— TASK INSTRUCTIONS —
Please restate the records that follow exactly, skipping their images.

— PROVIDED RECORDS —
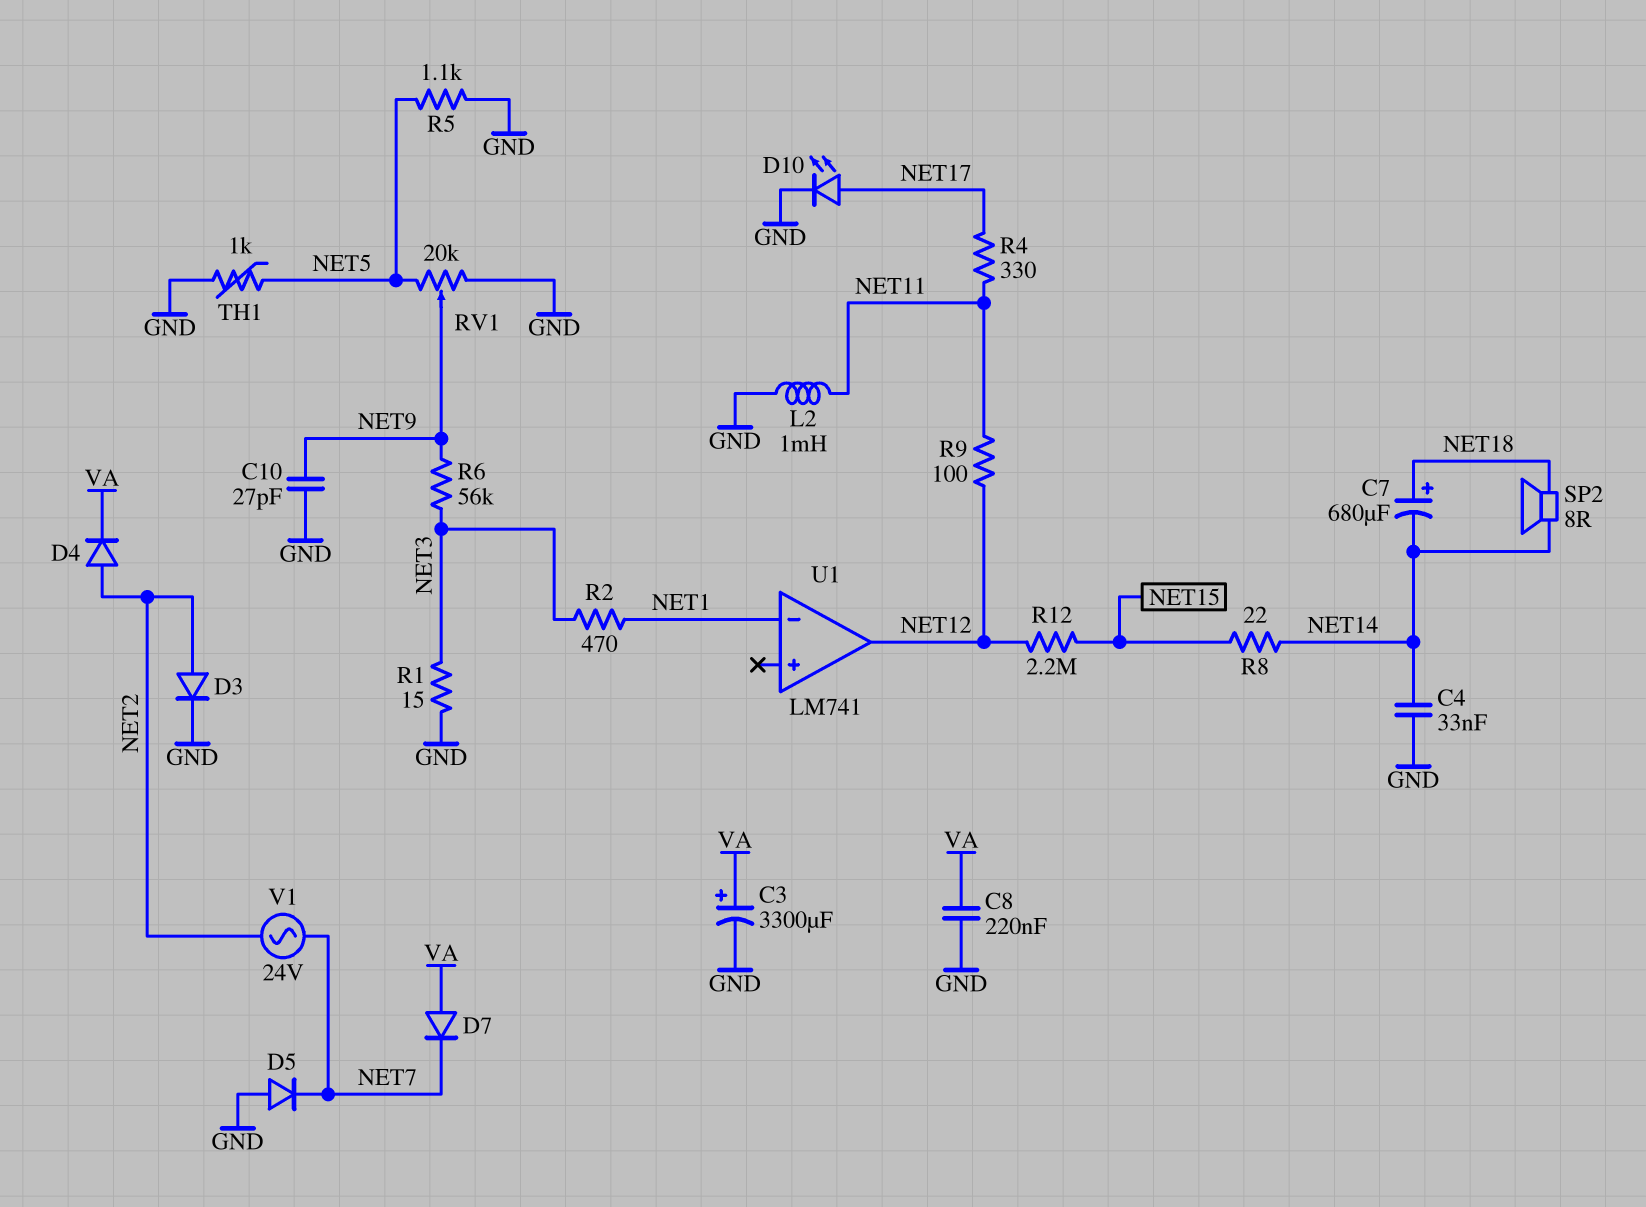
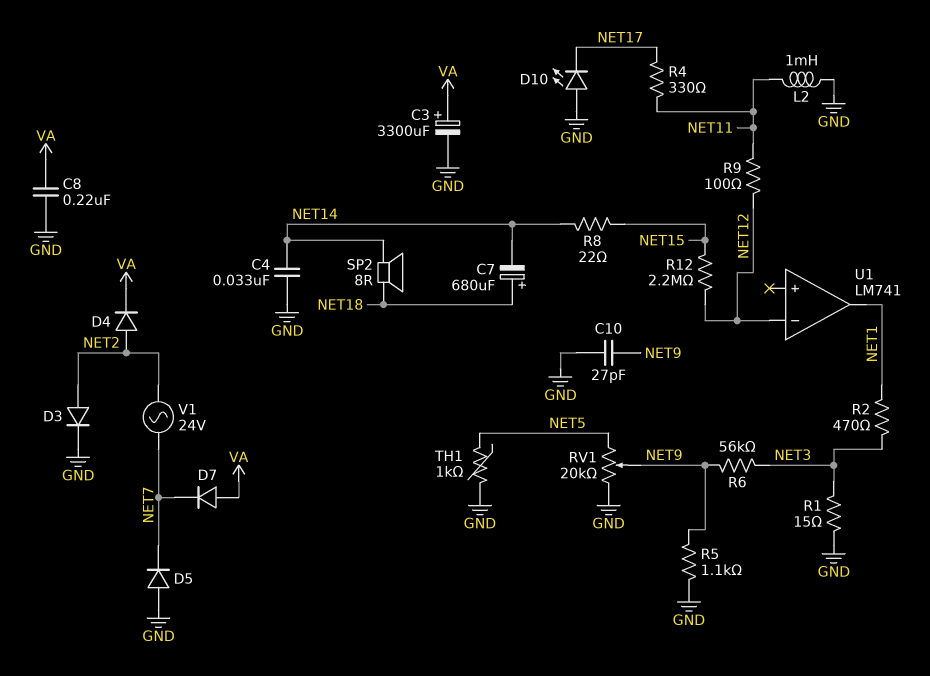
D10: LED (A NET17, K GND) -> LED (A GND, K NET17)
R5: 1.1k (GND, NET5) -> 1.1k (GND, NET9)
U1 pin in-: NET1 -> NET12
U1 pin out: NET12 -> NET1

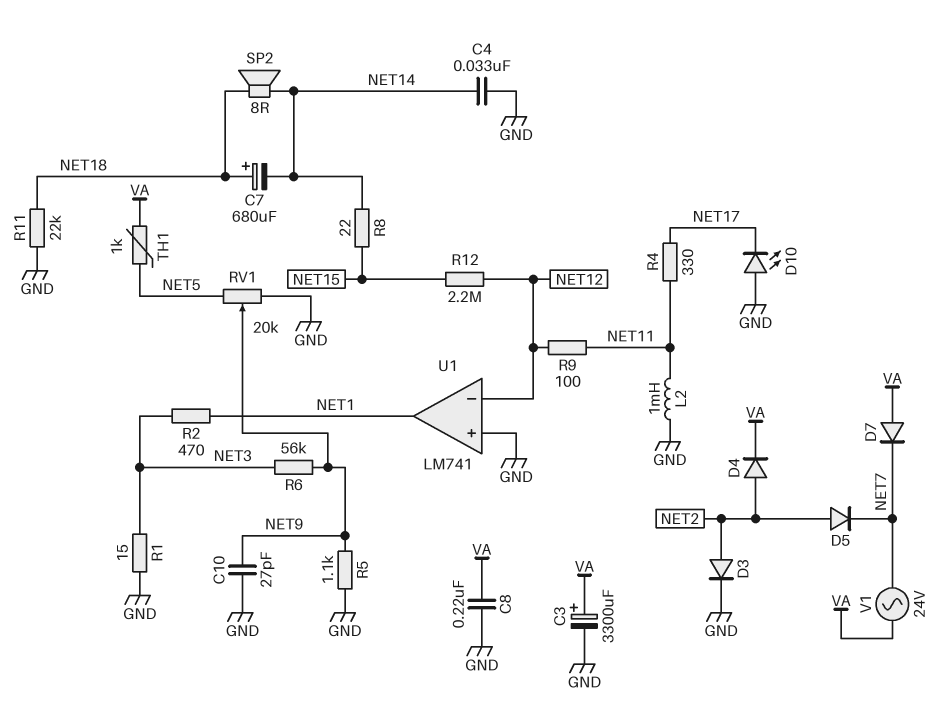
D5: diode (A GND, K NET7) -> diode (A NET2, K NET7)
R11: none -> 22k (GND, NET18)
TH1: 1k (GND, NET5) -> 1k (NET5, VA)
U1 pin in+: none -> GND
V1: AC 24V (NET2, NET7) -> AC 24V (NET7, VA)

— TASK OUTPUT —
D10: LED (A NET17, K GND) -> LED (A GND, K NET17)
R5: 1.1k (GND, NET5) -> 1.1k (GND, NET9)
U1 pin in-: NET1 -> NET12
U1 pin out: NET12 -> NET1

D5: diode (A GND, K NET7) -> diode (A NET2, K NET7)
R11: none -> 22k (GND, NET18)
TH1: 1k (GND, NET5) -> 1k (NET5, VA)
U1 pin in+: none -> GND
V1: AC 24V (NET2, NET7) -> AC 24V (NET7, VA)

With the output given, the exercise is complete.